BRIEF:
I need every line of the material below that includes the string "grau".

INFORMATION:

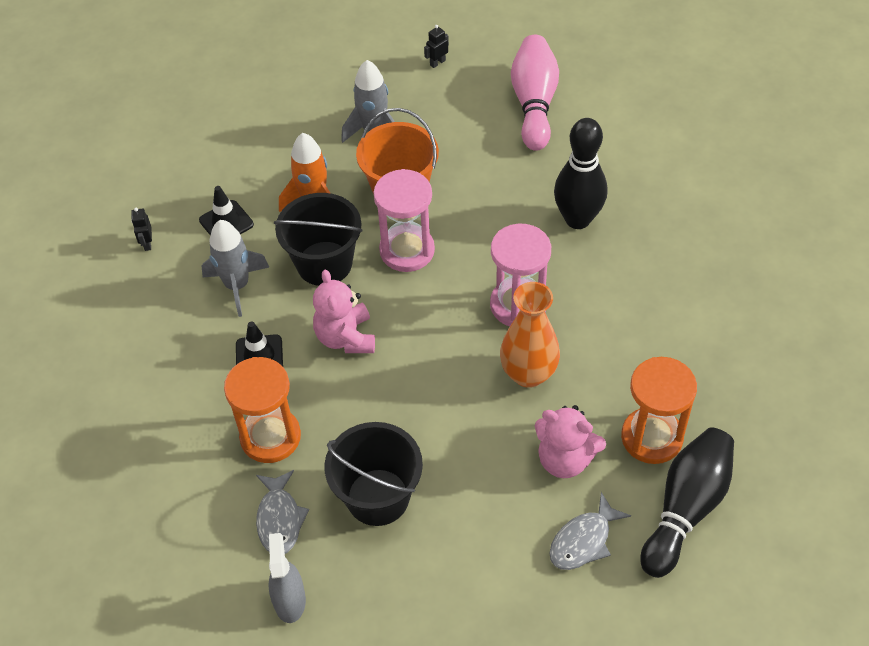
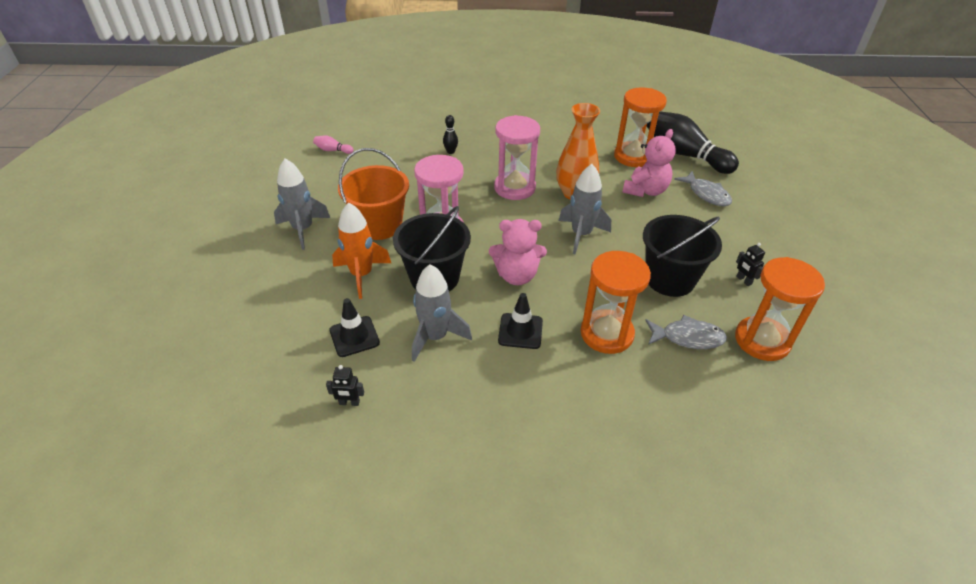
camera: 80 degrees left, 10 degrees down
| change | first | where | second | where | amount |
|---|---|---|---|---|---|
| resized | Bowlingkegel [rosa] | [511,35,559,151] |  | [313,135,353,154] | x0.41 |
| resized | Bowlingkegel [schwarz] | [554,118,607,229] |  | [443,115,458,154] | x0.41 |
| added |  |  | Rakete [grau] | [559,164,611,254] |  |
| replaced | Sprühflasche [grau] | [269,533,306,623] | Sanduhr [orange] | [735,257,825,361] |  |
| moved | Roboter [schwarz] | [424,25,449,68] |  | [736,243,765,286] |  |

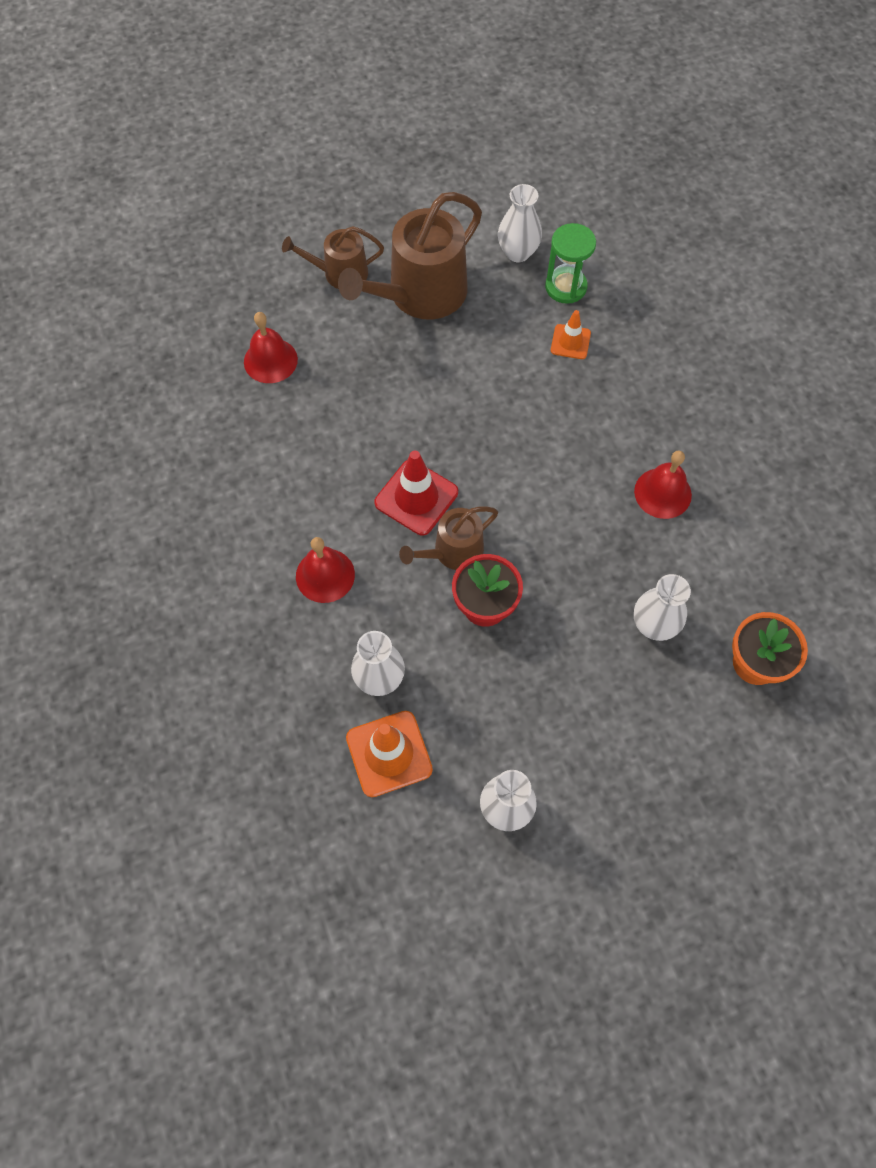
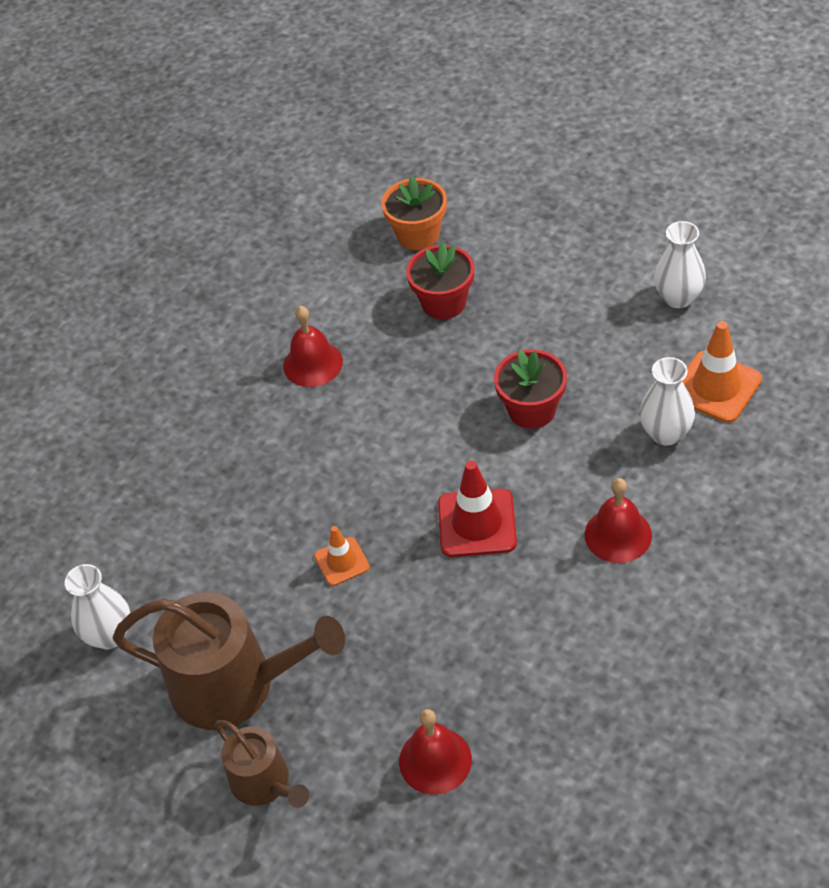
camera: 120 degrees left, 15 degrees down
| change | first | where | second | where | amount |
|---|---|---|---|---|---|
| moved | Leitkegel [orange] | [551,310,591,359] |  | [314,526,370,586] |  |
| replaced | Vase [weiß] | [634,574,691,641] | Blumentopf [rot] | [406,242,475,319] |  |
| removed | Gießkanne [braun] | [399,506,498,570] |  |  |  |
| removed | Sanduhr [grün] | [545,223,596,304] |  |  |  |

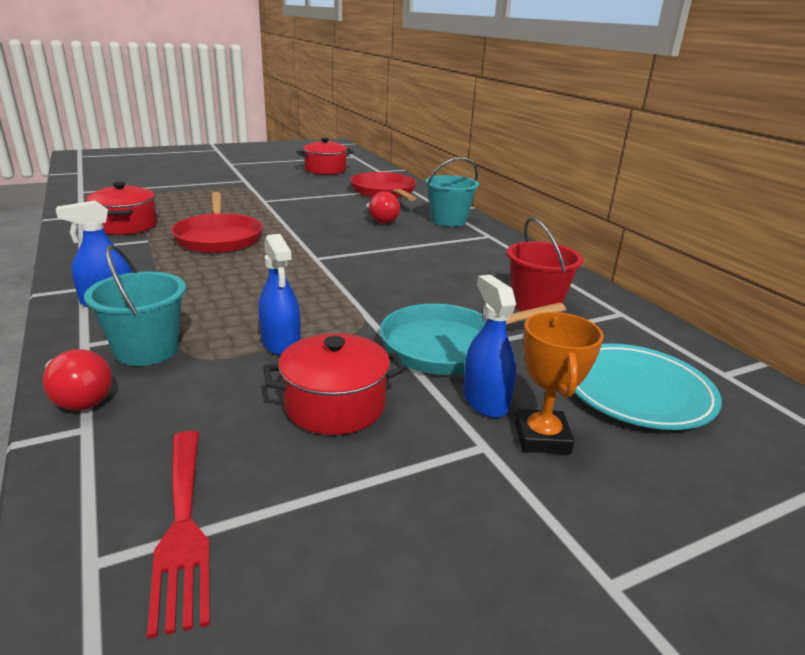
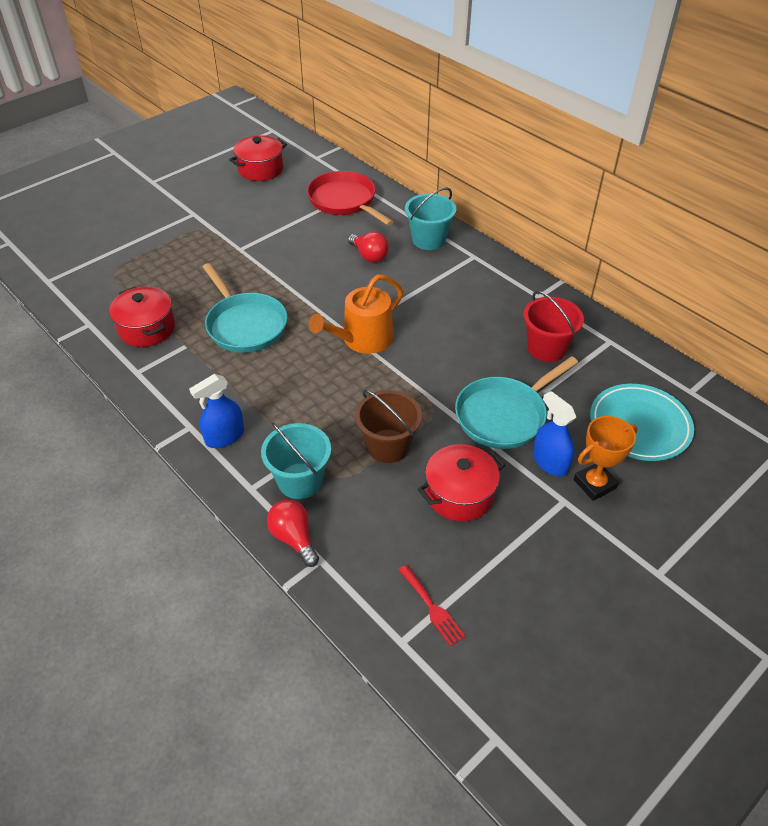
camera: 15 degrees left, 20 degrees up
| change | first | where | second | where | amount |
|---|---|---|---|---|---|
| recoloured | Pfanne [rot] | [171,192,263,253] | Pfanne [türkis] | [203,263,288,353] |  |
| turned | Glühbirne [rot] | [43,349,112,411] |  | [267,500,319,567] | 150 degrees counterclockwise |
| added |  |  | Gießkanne [orange] | [309,275,403,354] |  |
| replaced | Sprühflasche [blau] | [259,234,301,356] | Eimer [braun] | [355,390,422,463] |  |
| resized | Gabel [rot] | [147,431,210,639] |  | [398,565,466,647] | x0.65 |
| turned | Pokal [orange] | [515,312,604,454] |  | [574,416,638,501] | 75 degrees clockwise |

COMPLETED TASK:
| added |  |  | Rakete [grau] | [559,164,611,254] |  |
| replaced | Sprühflasche [grau] | [269,533,306,623] | Sanduhr [orange] | [735,257,825,361] |  |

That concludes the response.